* **Task to carry out**
Return exactly the lines of the records below, starting at the line that contains "R8: 1.8k (W14, W21) -> none" and ending at the line that contains "U1 pin RST: GND -> +9V", with both of those lines kept.

* **Supplied information**
^^^^
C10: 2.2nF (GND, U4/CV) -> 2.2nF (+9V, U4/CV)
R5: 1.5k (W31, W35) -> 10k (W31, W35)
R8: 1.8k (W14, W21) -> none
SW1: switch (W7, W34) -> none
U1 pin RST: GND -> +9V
^^^^
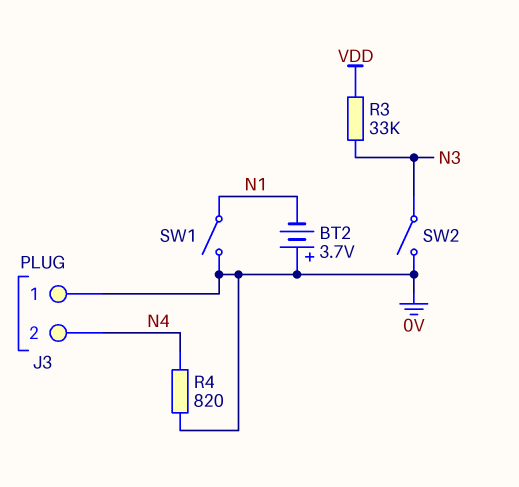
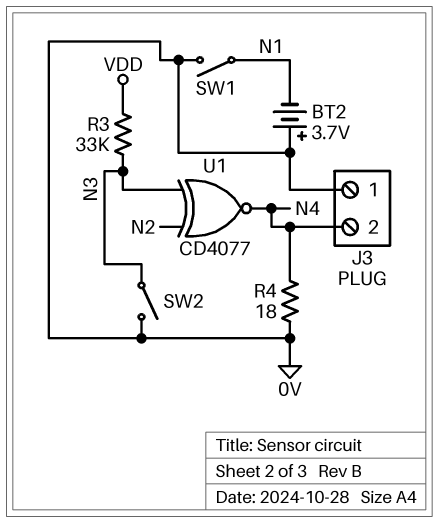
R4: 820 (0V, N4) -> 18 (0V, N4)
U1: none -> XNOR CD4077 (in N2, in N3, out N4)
^^^^
* **Your solution**
R8: 1.8k (W14, W21) -> none
SW1: switch (W7, W34) -> none
U1 pin RST: GND -> +9V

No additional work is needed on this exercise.